■ **Records to process**:

⟨

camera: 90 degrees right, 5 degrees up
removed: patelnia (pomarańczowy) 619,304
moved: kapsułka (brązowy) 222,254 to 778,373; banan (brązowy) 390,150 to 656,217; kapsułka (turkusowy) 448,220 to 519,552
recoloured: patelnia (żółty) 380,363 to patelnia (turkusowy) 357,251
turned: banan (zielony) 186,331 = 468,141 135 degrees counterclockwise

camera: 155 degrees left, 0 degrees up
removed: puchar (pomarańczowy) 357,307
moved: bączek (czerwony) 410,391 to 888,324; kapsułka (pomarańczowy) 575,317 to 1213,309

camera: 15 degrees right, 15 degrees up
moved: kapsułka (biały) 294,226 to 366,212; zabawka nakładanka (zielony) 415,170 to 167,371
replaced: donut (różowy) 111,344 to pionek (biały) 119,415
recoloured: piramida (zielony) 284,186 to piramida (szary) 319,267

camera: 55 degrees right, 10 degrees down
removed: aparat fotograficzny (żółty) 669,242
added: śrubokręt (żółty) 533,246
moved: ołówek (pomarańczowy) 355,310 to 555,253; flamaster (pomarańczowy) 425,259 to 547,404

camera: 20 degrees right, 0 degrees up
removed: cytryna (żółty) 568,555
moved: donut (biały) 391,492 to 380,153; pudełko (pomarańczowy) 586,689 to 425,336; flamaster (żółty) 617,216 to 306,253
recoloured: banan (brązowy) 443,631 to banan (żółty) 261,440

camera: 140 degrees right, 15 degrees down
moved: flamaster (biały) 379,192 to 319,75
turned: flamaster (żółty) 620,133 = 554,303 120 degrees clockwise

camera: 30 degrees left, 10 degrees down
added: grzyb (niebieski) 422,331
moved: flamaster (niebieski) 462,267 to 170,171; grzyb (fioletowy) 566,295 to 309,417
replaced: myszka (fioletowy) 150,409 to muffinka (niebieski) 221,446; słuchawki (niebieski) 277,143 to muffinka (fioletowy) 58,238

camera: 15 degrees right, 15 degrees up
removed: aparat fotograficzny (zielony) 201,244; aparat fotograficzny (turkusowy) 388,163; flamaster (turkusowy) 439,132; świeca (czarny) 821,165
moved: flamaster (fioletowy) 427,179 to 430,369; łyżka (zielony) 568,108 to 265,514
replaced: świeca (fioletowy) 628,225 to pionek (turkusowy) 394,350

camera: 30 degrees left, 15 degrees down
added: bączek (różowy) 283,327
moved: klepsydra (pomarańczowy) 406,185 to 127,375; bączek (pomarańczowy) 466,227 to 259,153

⟩

■ **Goal of the exercise**: All the records above need to be printed exactly.

■ **Solution for this problem**:
camera: 90 degrees right, 5 degrees up
removed: patelnia (pomarańczowy) 619,304
moved: kapsułka (brązowy) 222,254 to 778,373; banan (brązowy) 390,150 to 656,217; kapsułka (turkusowy) 448,220 to 519,552
recoloured: patelnia (żółty) 380,363 to patelnia (turkusowy) 357,251
turned: banan (zielony) 186,331 = 468,141 135 degrees counterclockwise

camera: 155 degrees left, 0 degrees up
removed: puchar (pomarańczowy) 357,307
moved: bączek (czerwony) 410,391 to 888,324; kapsułka (pomarańczowy) 575,317 to 1213,309

camera: 15 degrees right, 15 degrees up
moved: kapsułka (biały) 294,226 to 366,212; zabawka nakładanka (zielony) 415,170 to 167,371
replaced: donut (różowy) 111,344 to pionek (biały) 119,415
recoloured: piramida (zielony) 284,186 to piramida (szary) 319,267

camera: 55 degrees right, 10 degrees down
removed: aparat fotograficzny (żółty) 669,242
added: śrubokręt (żółty) 533,246
moved: ołówek (pomarańczowy) 355,310 to 555,253; flamaster (pomarańczowy) 425,259 to 547,404

camera: 20 degrees right, 0 degrees up
removed: cytryna (żółty) 568,555
moved: donut (biały) 391,492 to 380,153; pudełko (pomarańczowy) 586,689 to 425,336; flamaster (żółty) 617,216 to 306,253
recoloured: banan (brązowy) 443,631 to banan (żółty) 261,440

camera: 140 degrees right, 15 degrees down
moved: flamaster (biały) 379,192 to 319,75
turned: flamaster (żółty) 620,133 = 554,303 120 degrees clockwise

camera: 30 degrees left, 10 degrees down
added: grzyb (niebieski) 422,331
moved: flamaster (niebieski) 462,267 to 170,171; grzyb (fioletowy) 566,295 to 309,417
replaced: myszka (fioletowy) 150,409 to muffinka (niebieski) 221,446; słuchawki (niebieski) 277,143 to muffinka (fioletowy) 58,238

camera: 15 degrees right, 15 degrees up
removed: aparat fotograficzny (zielony) 201,244; aparat fotograficzny (turkusowy) 388,163; flamaster (turkusowy) 439,132; świeca (czarny) 821,165
moved: flamaster (fioletowy) 427,179 to 430,369; łyżka (zielony) 568,108 to 265,514
replaced: świeca (fioletowy) 628,225 to pionek (turkusowy) 394,350

camera: 30 degrees left, 15 degrees down
added: bączek (różowy) 283,327
moved: klepsydra (pomarańczowy) 406,185 to 127,375; bączek (pomarańczowy) 466,227 to 259,153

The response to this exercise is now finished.